- _PROBLEM TO SOLVE_
Give back every record below, character for character.

────

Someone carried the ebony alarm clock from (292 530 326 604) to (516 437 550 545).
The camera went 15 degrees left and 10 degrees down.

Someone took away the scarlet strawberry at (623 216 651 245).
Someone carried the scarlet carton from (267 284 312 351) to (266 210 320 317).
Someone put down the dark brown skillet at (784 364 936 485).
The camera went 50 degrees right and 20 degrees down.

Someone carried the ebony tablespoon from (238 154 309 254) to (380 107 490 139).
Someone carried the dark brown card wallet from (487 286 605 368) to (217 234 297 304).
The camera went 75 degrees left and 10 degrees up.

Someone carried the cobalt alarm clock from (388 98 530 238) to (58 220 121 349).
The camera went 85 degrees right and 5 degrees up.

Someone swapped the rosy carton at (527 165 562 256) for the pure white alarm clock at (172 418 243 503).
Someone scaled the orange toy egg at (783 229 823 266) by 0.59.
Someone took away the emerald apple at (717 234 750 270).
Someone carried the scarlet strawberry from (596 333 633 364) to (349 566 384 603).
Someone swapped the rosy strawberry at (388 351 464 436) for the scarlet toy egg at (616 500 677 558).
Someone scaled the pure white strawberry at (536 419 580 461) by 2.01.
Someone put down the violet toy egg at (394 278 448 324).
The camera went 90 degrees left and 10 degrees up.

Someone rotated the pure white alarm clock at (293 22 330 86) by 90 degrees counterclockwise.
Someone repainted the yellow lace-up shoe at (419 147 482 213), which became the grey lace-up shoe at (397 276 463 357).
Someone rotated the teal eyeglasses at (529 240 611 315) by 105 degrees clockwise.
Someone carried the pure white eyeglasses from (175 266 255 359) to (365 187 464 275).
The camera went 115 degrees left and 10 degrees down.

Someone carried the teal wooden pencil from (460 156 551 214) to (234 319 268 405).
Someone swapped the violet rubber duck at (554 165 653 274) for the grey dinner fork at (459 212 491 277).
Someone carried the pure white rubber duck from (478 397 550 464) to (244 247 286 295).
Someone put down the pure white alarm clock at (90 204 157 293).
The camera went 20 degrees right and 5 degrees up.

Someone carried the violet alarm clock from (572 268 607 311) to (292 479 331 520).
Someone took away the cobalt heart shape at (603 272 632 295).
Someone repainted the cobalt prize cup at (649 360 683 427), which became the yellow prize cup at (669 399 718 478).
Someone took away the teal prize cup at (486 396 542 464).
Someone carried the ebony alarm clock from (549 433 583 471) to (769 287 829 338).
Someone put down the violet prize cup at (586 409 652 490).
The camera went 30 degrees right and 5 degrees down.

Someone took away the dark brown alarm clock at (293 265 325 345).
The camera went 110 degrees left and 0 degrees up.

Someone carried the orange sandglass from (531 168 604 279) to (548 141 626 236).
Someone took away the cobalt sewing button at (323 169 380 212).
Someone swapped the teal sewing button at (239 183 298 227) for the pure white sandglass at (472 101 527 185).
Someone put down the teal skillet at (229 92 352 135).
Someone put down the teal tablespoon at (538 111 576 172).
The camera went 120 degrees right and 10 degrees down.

────

- _WORKED SOLUTION_
Someone carried the ebony alarm clock from (292 530 326 604) to (516 437 550 545).
The camera went 15 degrees left and 10 degrees down.

Someone took away the scarlet strawberry at (623 216 651 245).
Someone carried the scarlet carton from (267 284 312 351) to (266 210 320 317).
Someone put down the dark brown skillet at (784 364 936 485).
The camera went 50 degrees right and 20 degrees down.

Someone carried the ebony tablespoon from (238 154 309 254) to (380 107 490 139).
Someone carried the dark brown card wallet from (487 286 605 368) to (217 234 297 304).
The camera went 75 degrees left and 10 degrees up.

Someone carried the cobalt alarm clock from (388 98 530 238) to (58 220 121 349).
The camera went 85 degrees right and 5 degrees up.

Someone swapped the rosy carton at (527 165 562 256) for the pure white alarm clock at (172 418 243 503).
Someone scaled the orange toy egg at (783 229 823 266) by 0.59.
Someone took away the emerald apple at (717 234 750 270).
Someone carried the scarlet strawberry from (596 333 633 364) to (349 566 384 603).
Someone swapped the rosy strawberry at (388 351 464 436) for the scarlet toy egg at (616 500 677 558).
Someone scaled the pure white strawberry at (536 419 580 461) by 2.01.
Someone put down the violet toy egg at (394 278 448 324).
The camera went 90 degrees left and 10 degrees up.

Someone rotated the pure white alarm clock at (293 22 330 86) by 90 degrees counterclockwise.
Someone repainted the yellow lace-up shoe at (419 147 482 213), which became the grey lace-up shoe at (397 276 463 357).
Someone rotated the teal eyeglasses at (529 240 611 315) by 105 degrees clockwise.
Someone carried the pure white eyeglasses from (175 266 255 359) to (365 187 464 275).
The camera went 115 degrees left and 10 degrees down.

Someone carried the teal wooden pencil from (460 156 551 214) to (234 319 268 405).
Someone swapped the violet rubber duck at (554 165 653 274) for the grey dinner fork at (459 212 491 277).
Someone carried the pure white rubber duck from (478 397 550 464) to (244 247 286 295).
Someone put down the pure white alarm clock at (90 204 157 293).
The camera went 20 degrees right and 5 degrees up.

Someone carried the violet alarm clock from (572 268 607 311) to (292 479 331 520).
Someone took away the cobalt heart shape at (603 272 632 295).
Someone repainted the cobalt prize cup at (649 360 683 427), which became the yellow prize cup at (669 399 718 478).
Someone took away the teal prize cup at (486 396 542 464).
Someone carried the ebony alarm clock from (549 433 583 471) to (769 287 829 338).
Someone put down the violet prize cup at (586 409 652 490).
The camera went 30 degrees right and 5 degrees down.

Someone took away the dark brown alarm clock at (293 265 325 345).
The camera went 110 degrees left and 0 degrees up.

Someone carried the orange sandglass from (531 168 604 279) to (548 141 626 236).
Someone took away the cobalt sewing button at (323 169 380 212).
Someone swapped the teal sewing button at (239 183 298 227) for the pure white sandglass at (472 101 527 185).
Someone put down the teal skillet at (229 92 352 135).
Someone put down the teal tablespoon at (538 111 576 172).
The camera went 120 degrees right and 10 degrees down.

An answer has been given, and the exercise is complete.